▶ [Problem]:
Please transcribe the lines below without any change, starting with the line that contains "southbound [1218, 663]" and going on through the final line.

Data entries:

⟨

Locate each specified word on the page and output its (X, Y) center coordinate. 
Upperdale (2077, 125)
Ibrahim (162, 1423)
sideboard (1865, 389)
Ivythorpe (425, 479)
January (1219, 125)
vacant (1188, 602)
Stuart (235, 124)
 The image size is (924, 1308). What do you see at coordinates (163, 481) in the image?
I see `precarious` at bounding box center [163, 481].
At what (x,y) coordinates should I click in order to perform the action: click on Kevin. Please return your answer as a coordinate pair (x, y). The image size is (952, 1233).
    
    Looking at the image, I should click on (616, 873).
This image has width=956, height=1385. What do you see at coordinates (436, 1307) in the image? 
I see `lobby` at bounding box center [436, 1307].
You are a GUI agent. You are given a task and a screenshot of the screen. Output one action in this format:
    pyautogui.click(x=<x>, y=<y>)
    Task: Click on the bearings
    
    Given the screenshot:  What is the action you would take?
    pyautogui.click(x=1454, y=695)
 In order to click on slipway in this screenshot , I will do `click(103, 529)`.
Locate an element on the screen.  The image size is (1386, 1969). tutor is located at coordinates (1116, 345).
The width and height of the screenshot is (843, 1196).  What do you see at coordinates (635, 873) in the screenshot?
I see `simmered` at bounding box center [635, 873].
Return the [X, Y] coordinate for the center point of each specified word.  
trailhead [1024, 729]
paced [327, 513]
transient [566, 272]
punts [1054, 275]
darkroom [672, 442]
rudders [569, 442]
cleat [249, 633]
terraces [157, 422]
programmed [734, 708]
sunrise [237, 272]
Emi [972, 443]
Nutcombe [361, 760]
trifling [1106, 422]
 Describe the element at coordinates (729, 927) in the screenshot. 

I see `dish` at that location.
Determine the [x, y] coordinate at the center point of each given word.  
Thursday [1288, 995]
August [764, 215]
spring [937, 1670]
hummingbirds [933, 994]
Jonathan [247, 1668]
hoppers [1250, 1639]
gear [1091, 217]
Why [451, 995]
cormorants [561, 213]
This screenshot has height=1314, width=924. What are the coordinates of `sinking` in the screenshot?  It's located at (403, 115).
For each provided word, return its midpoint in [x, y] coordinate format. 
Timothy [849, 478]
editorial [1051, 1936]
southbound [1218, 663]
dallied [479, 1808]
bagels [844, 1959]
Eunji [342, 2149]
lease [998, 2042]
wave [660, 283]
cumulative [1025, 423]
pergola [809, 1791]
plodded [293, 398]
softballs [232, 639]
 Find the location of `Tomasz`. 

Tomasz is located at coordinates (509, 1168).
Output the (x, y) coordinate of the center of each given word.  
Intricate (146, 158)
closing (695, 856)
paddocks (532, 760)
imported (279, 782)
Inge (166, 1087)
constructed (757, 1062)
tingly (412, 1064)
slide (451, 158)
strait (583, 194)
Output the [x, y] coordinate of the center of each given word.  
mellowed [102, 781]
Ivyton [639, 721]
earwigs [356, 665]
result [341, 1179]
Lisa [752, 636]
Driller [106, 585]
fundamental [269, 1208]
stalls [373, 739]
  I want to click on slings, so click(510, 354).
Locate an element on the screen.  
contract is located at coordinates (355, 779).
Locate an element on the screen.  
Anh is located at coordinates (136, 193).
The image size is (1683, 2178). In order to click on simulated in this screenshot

⟩

▶ [Output for this exercise]:
southbound [1218, 663]
dallied [479, 1808]
bagels [844, 1959]
Eunji [342, 2149]
lease [998, 2042]
wave [660, 283]
cumulative [1025, 423]
pergola [809, 1791]
plodded [293, 398]
softballs [232, 639]
 Find the location of `Tomasz`. 

Tomasz is located at coordinates (509, 1168).
Output the (x, y) coordinate of the center of each given word.  
Intricate (146, 158)
closing (695, 856)
paddocks (532, 760)
imported (279, 782)
Inge (166, 1087)
constructed (757, 1062)
tingly (412, 1064)
slide (451, 158)
strait (583, 194)
Output the [x, y] coordinate of the center of each given word.  
mellowed [102, 781]
Ivyton [639, 721]
earwigs [356, 665]
result [341, 1179]
Lisa [752, 636]
Driller [106, 585]
fundamental [269, 1208]
stalls [373, 739]
  I want to click on slings, so click(510, 354).
Locate an element on the screen.  
contract is located at coordinates (355, 779).
Locate an element on the screen.  
Anh is located at coordinates (136, 193).
The image size is (1683, 2178). In order to click on simulated in this screenshot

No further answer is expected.